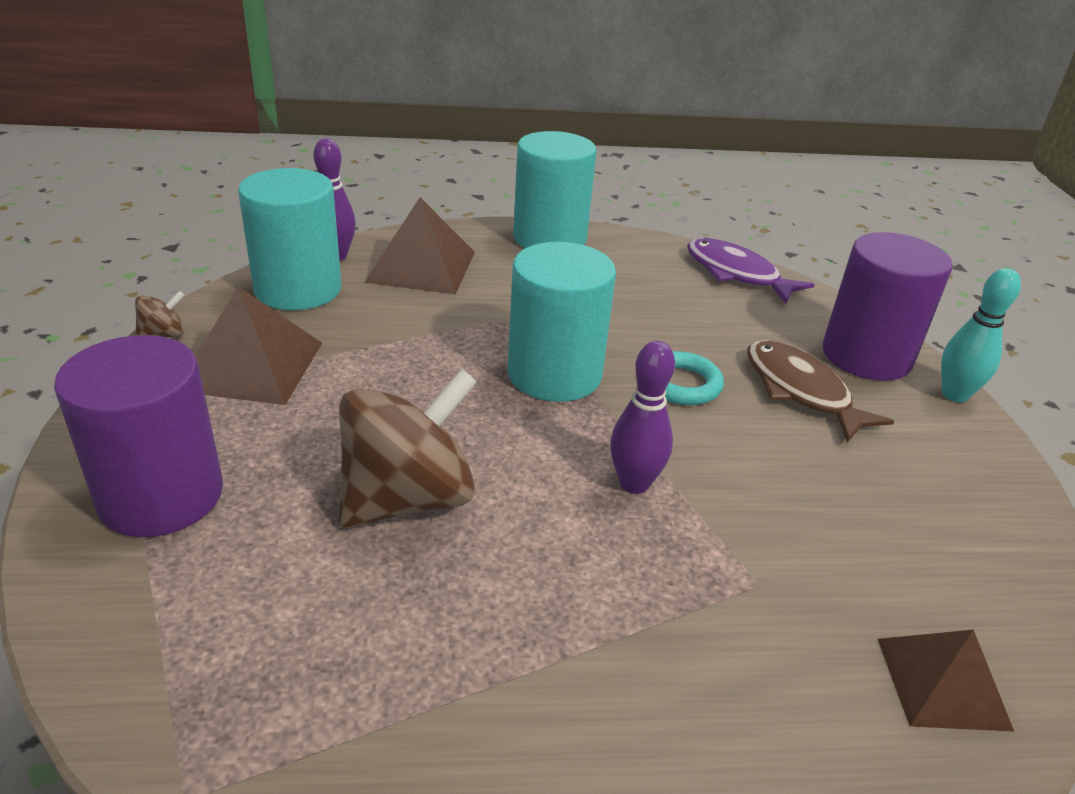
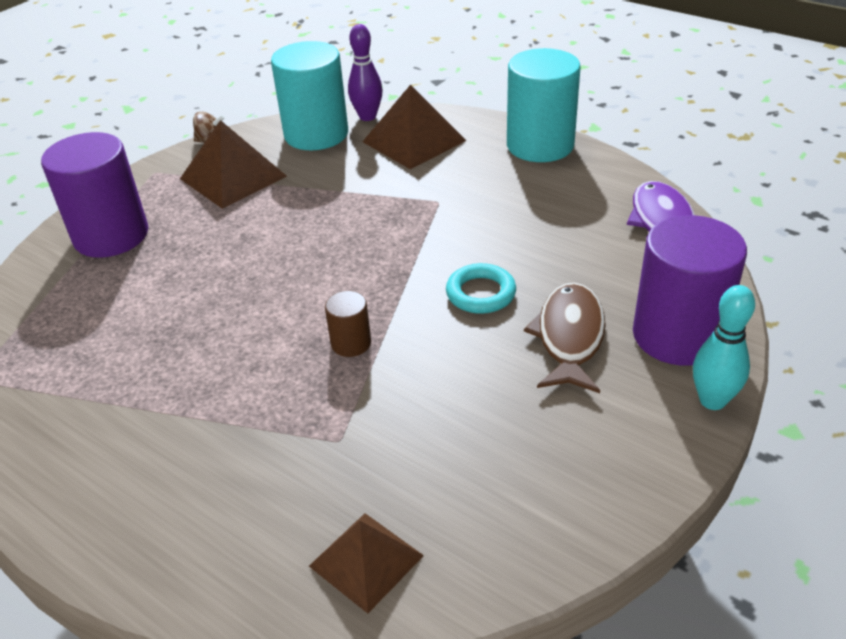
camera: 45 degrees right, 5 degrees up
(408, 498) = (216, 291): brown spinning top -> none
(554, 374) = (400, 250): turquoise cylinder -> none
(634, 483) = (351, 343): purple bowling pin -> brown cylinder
...
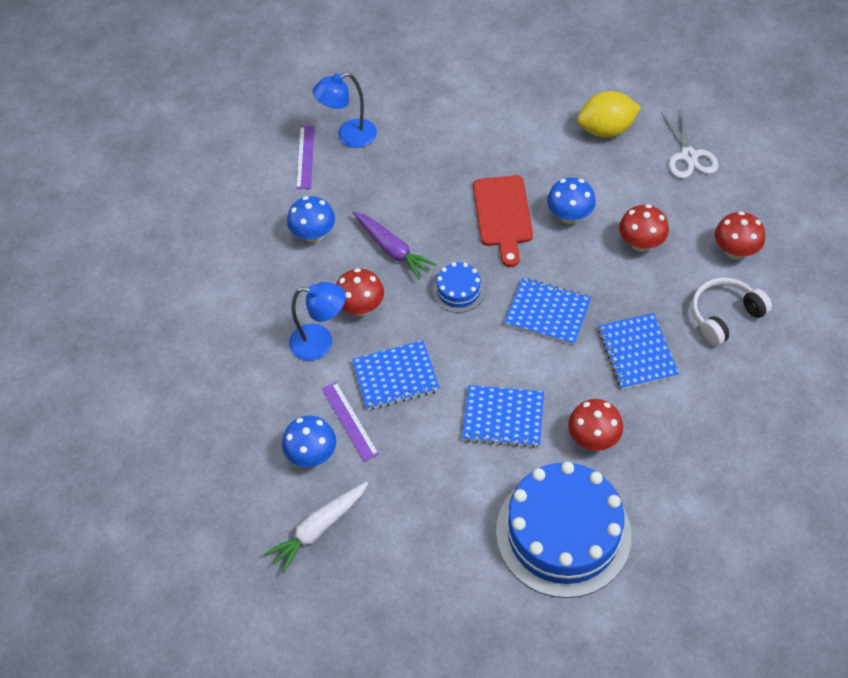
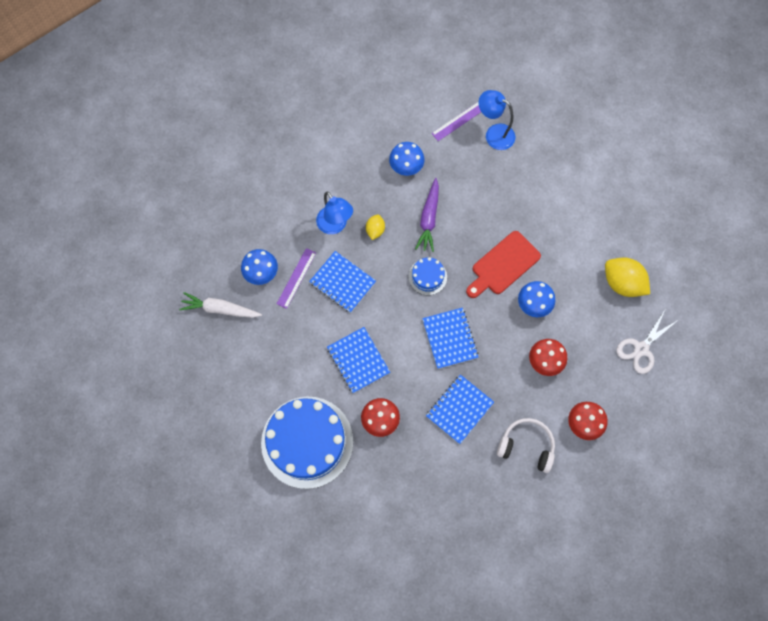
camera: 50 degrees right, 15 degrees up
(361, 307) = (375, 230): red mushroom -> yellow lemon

* WORK INSTRUCTIONS:
Your task is to copy every line in the entries that holds the string "cylinder".

* RESPONSE BELOW:
(554, 374) = (400, 250): turquoise cylinder -> none
(634, 483) = (351, 343): purple bowling pin -> brown cylinder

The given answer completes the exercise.